- Data:
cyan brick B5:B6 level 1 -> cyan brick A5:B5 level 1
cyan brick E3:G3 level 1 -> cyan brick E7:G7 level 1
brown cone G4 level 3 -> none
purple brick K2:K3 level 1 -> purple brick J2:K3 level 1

- Exercise details: Count how many lines in the data above hold the string "cyan", and give the number with no other words.

- Result: 2